Colored geometric primitive data
====

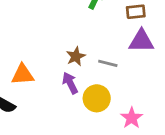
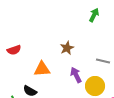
brown star: (76, 56) -> (67, 48), moved

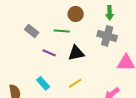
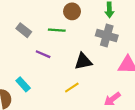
black triangle: (76, 53) -> (83, 61), moved
cyan rectangle: (43, 83) -> (23, 84), moved

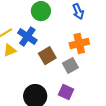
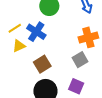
brown square: (47, 56) -> (42, 64), moved

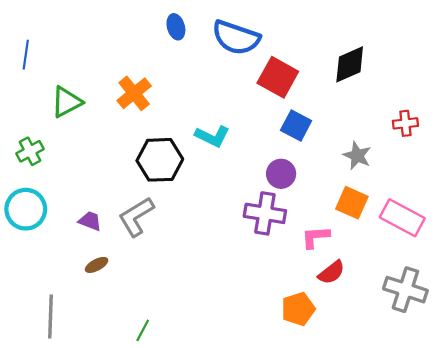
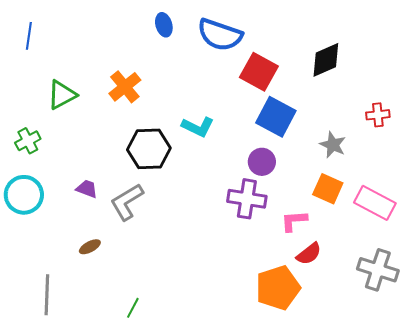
blue line: (26, 55) -> (29, 36), moved
blue square: (296, 125) -> (276, 117), size x1.4
purple trapezoid: (90, 221) -> (87, 189), moved
orange pentagon: (298, 309) -> (278, 288), size x1.4

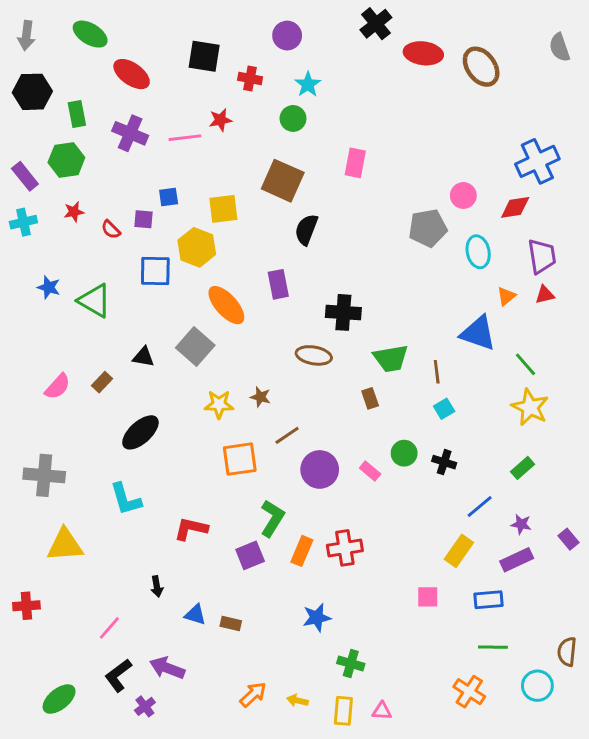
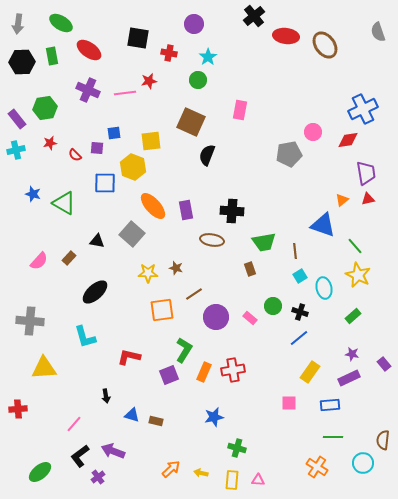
green rectangle: (77, 114) -> (52, 56), moved
cyan ellipse: (478, 252) -> (324, 288), moved
purple rectangle: (278, 284) -> (186, 210), moved
blue line: (480, 506) -> (299, 338), moved

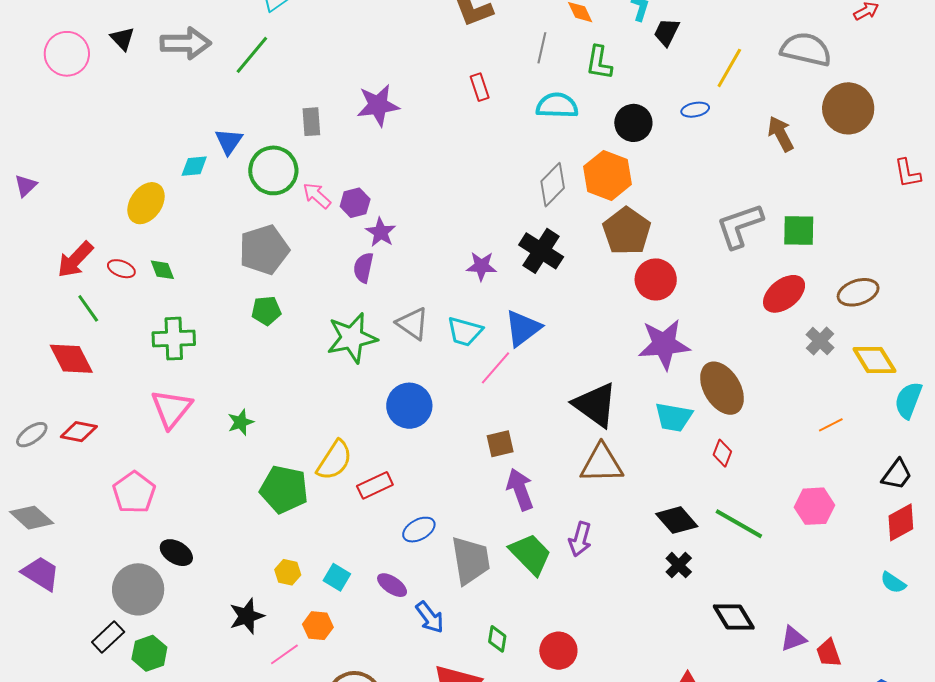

====

(Task objective):
Find the lines in the records that contain the word "cyan", then copy every one of them.

(Answer to the problem):
cyan rectangle: (43, 83) -> (23, 84), moved
cyan ellipse: (478, 252) -> (324, 288), moved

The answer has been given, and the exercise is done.